── Records supplied ──

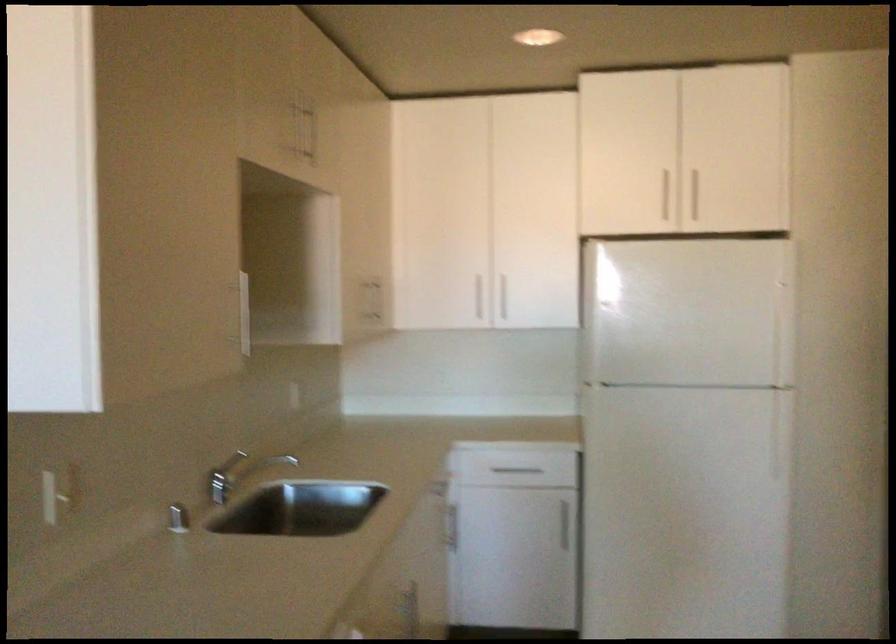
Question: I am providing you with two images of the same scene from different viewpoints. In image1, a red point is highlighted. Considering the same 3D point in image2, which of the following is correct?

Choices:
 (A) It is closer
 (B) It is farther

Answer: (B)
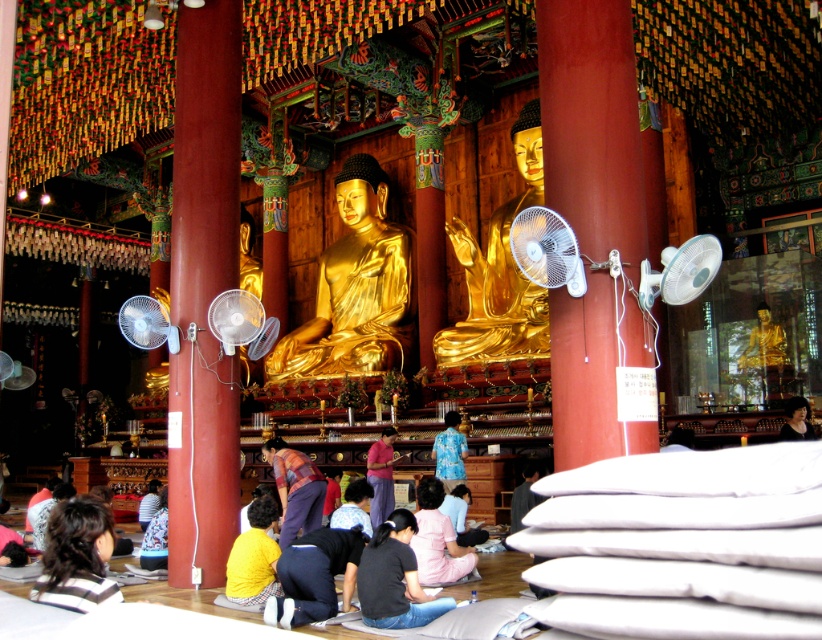
Does black fabric at lower center have a greater height compared to blue floral shirt at center?

Incorrect, black fabric at lower center's height is not larger of blue floral shirt at center's.

Is point (384, 627) positioned in front of point (459, 435)?

Yes.

Between point (388, 621) and point (450, 420), which one is positioned behind?

The point (450, 420) is more distant.

At what (x,y) coordinates should I click in order to perform the action: click on black fabric at lower center. Please return your answer as a coordinate pair (x, y). Image resolution: width=822 pixels, height=640 pixels. Looking at the image, I should click on (395, 579).

Can you confirm if blue floral shirt at center is bigger than yellow shirt at lower center?

Actually, blue floral shirt at center might be smaller than yellow shirt at lower center.

The image size is (822, 640). I want to click on blue floral shirt at center, so click(449, 452).

Where is `blue floral shirt at center`? The height and width of the screenshot is (640, 822). blue floral shirt at center is located at coordinates (449, 452).

Can you confirm if plaid fabric shirt at center is smaller than dark brown hair at lower right?

Incorrect, plaid fabric shirt at center is not smaller in size than dark brown hair at lower right.

Between plaid fabric shirt at center and dark brown hair at lower right, which one appears on the right side from the viewer's perspective?

From the viewer's perspective, dark brown hair at lower right appears more on the right side.

Where is `plaid fabric shirt at center`? The width and height of the screenshot is (822, 640). plaid fabric shirt at center is located at coordinates (294, 488).

You are a GUI agent. You are given a task and a screenshot of the screen. Output one action in this format:
    pyautogui.click(x=<x>, y=<y>)
    Task: Click on the plaid fabric shirt at center
    The height and width of the screenshot is (640, 822).
    Given the screenshot: What is the action you would take?
    pyautogui.click(x=294, y=488)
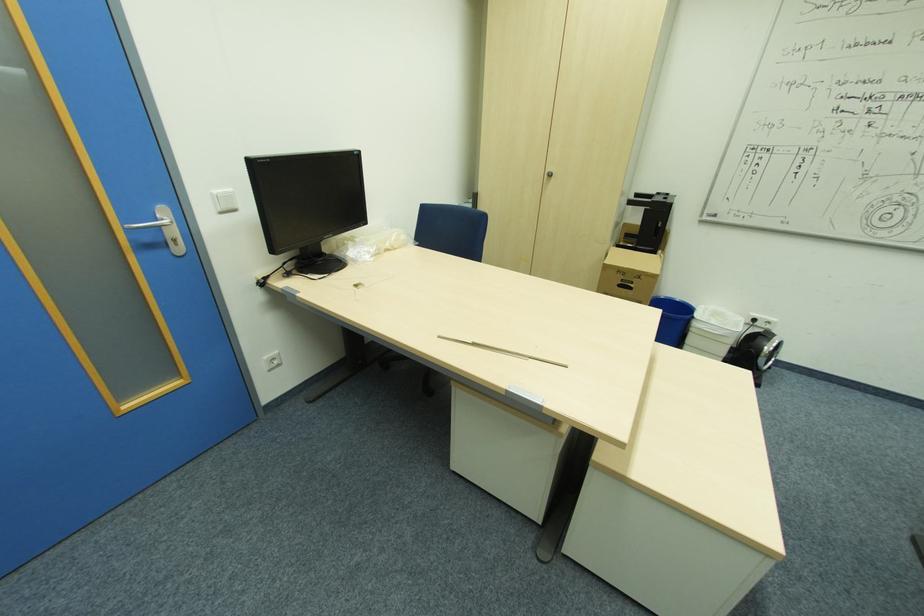
Find where to pull the cabinet door handle. Please return your answer as a coordinate pair (x, y).

(549, 174)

───

◆ **Requirement**
Reproduce the rows from the line containing "From the viewer's perspective, dark" up to and including the line containing "coordinates (294, 488).", keeping every word and character unchanged.

◆ **Complete output**
From the viewer's perspective, dark brown hair at lower right appears more on the right side.

Where is `plaid fabric shirt at center`? The width and height of the screenshot is (822, 640). plaid fabric shirt at center is located at coordinates (294, 488).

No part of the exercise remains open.